**Your assignment**
Copy only the lines from the one containing "C6: 47nF (COM, SEL2) -> 68nF (COM, SEL2)" through the final line of the records below, exactly as written, with no pictures.

(Working data Opens)

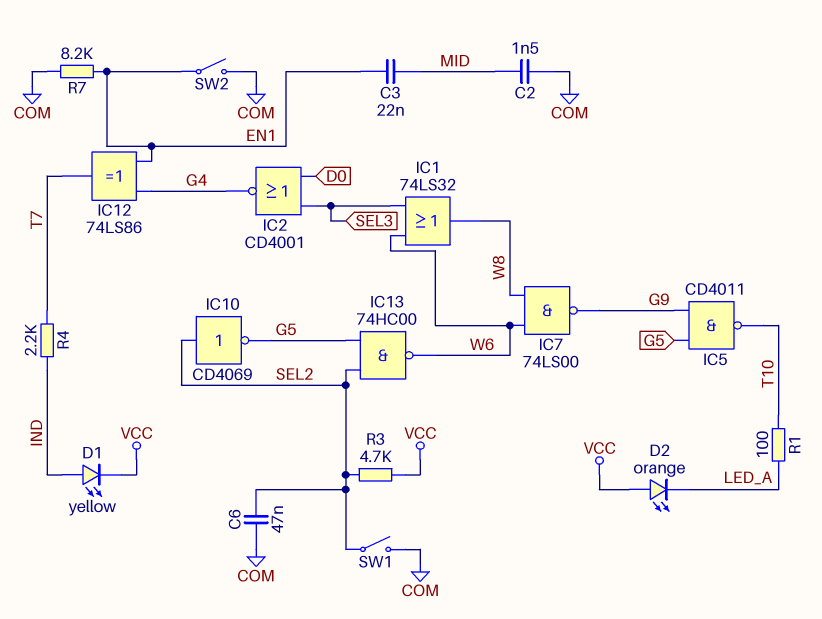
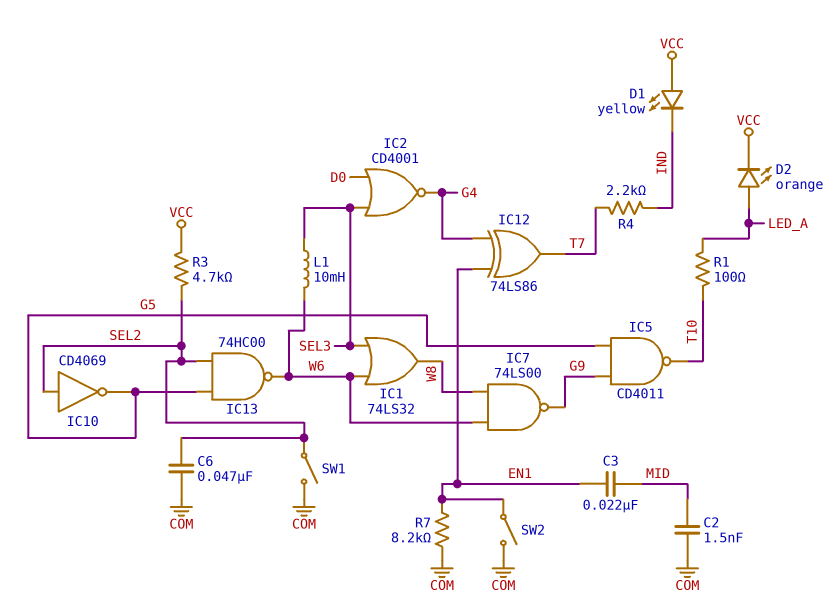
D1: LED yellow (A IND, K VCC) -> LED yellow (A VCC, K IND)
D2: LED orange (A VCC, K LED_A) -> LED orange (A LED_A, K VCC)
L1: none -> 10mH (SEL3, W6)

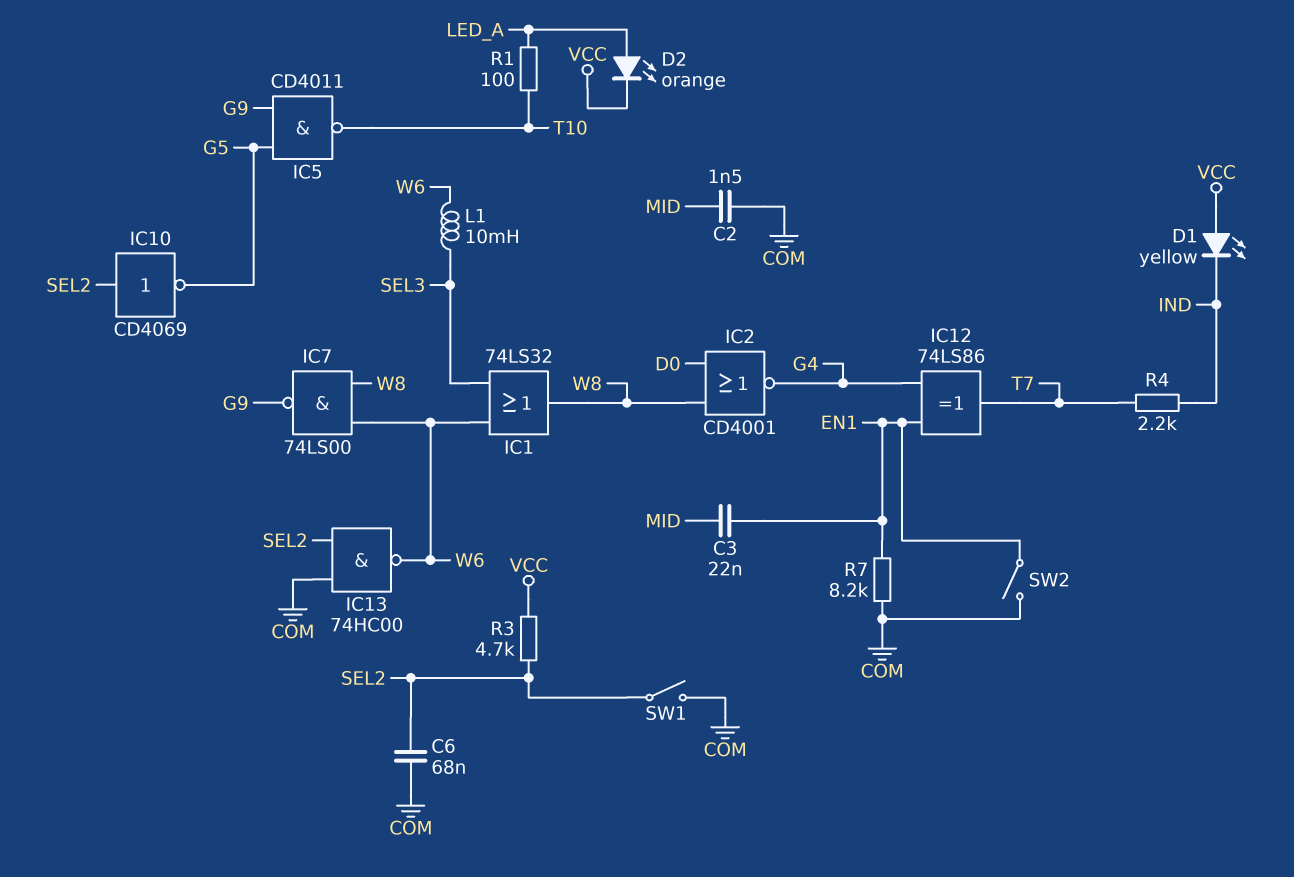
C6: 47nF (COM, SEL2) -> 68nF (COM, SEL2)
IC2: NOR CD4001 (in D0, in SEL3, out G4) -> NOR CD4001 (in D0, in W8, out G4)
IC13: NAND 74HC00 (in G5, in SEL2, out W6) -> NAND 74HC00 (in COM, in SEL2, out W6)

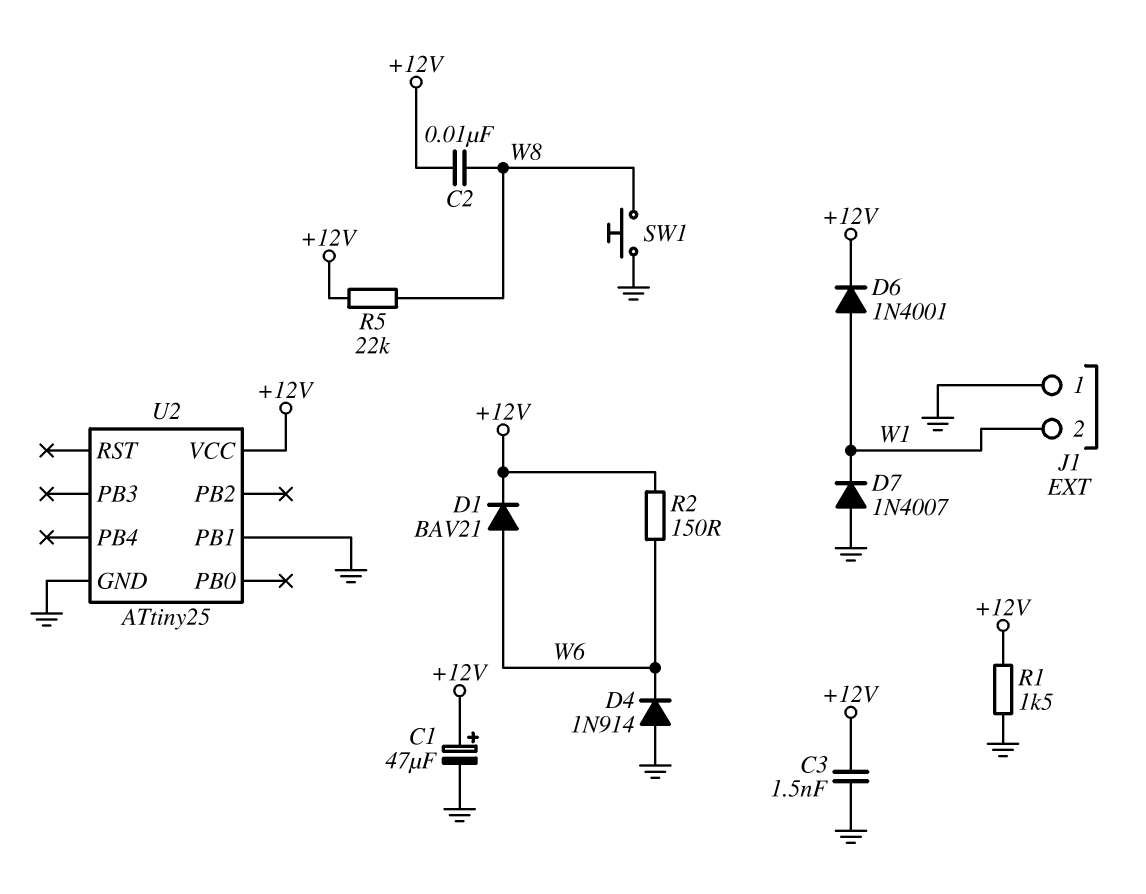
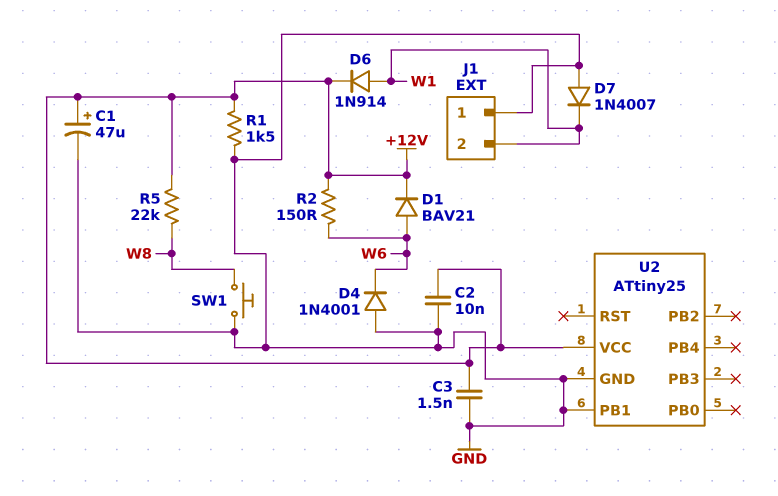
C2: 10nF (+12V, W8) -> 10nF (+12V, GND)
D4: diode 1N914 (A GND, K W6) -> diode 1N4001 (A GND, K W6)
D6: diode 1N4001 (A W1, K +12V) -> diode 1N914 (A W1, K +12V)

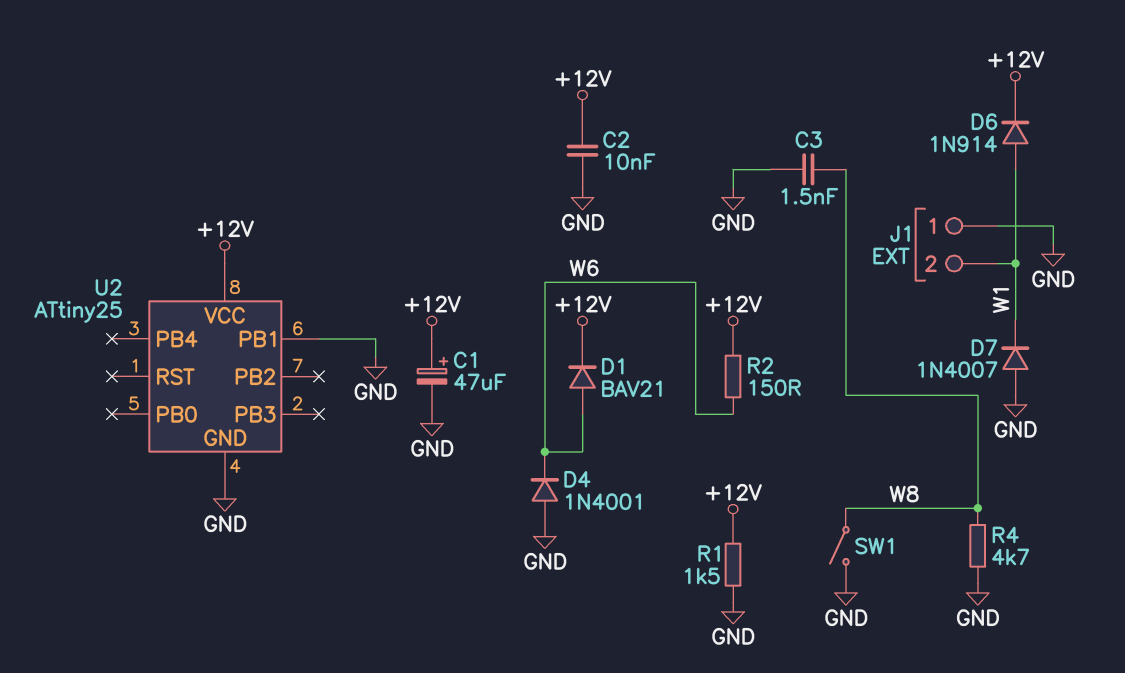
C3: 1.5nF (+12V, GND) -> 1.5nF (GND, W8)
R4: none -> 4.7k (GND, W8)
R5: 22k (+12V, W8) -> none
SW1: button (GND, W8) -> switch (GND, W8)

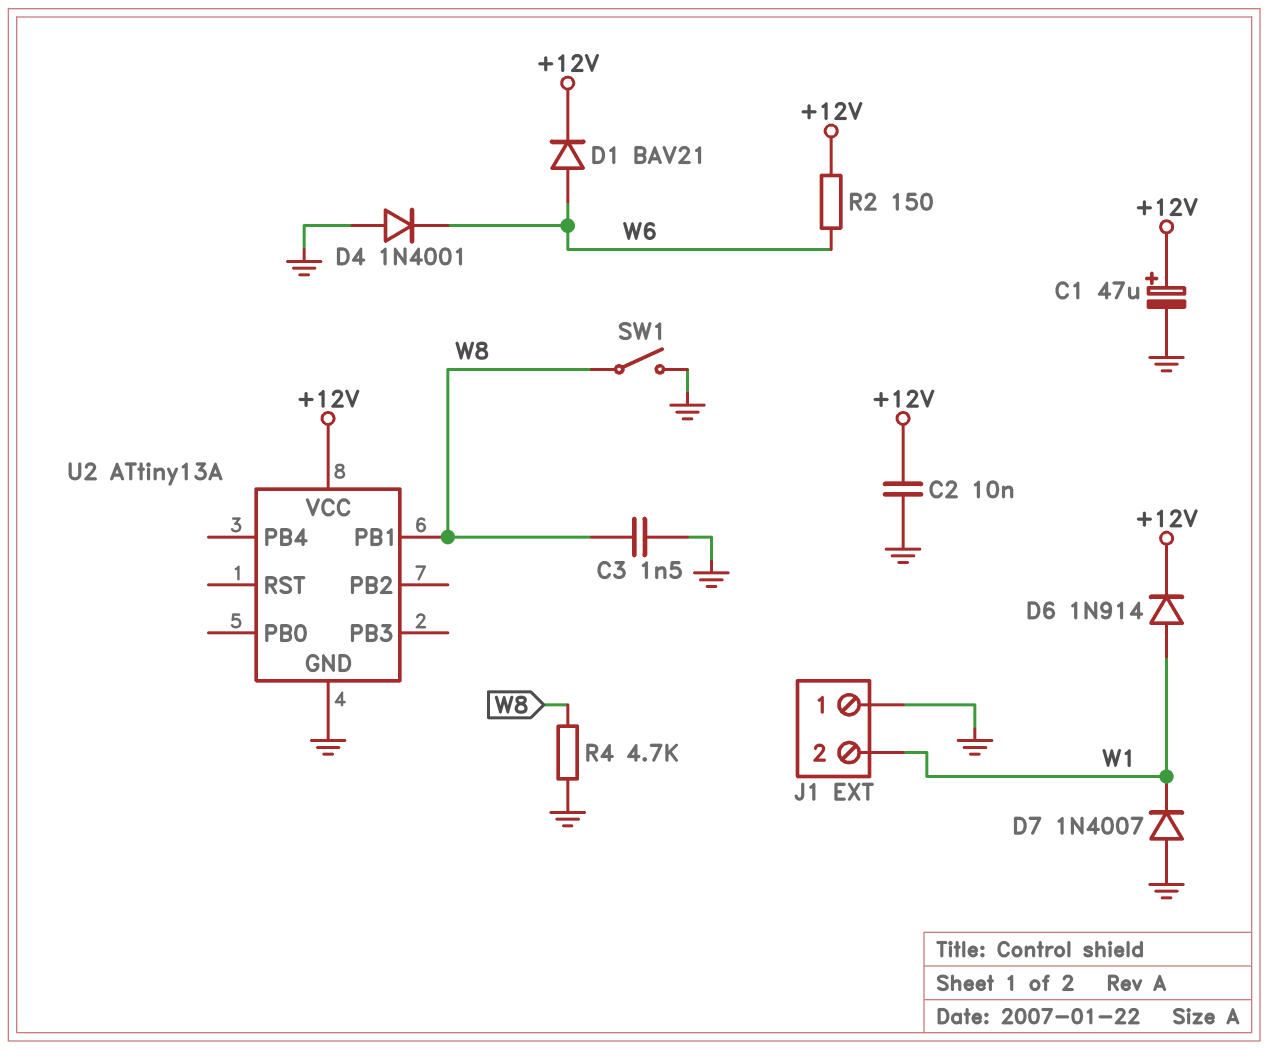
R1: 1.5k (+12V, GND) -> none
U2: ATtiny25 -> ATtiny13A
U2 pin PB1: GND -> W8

(Working data Closes)

**Solution to this task**
C6: 47nF (COM, SEL2) -> 68nF (COM, SEL2)
IC2: NOR CD4001 (in D0, in SEL3, out G4) -> NOR CD4001 (in D0, in W8, out G4)
IC13: NAND 74HC00 (in G5, in SEL2, out W6) -> NAND 74HC00 (in COM, in SEL2, out W6)

C2: 10nF (+12V, W8) -> 10nF (+12V, GND)
D4: diode 1N914 (A GND, K W6) -> diode 1N4001 (A GND, K W6)
D6: diode 1N4001 (A W1, K +12V) -> diode 1N914 (A W1, K +12V)

C3: 1.5nF (+12V, GND) -> 1.5nF (GND, W8)
R4: none -> 4.7k (GND, W8)
R5: 22k (+12V, W8) -> none
SW1: button (GND, W8) -> switch (GND, W8)

R1: 1.5k (+12V, GND) -> none
U2: ATtiny25 -> ATtiny13A
U2 pin PB1: GND -> W8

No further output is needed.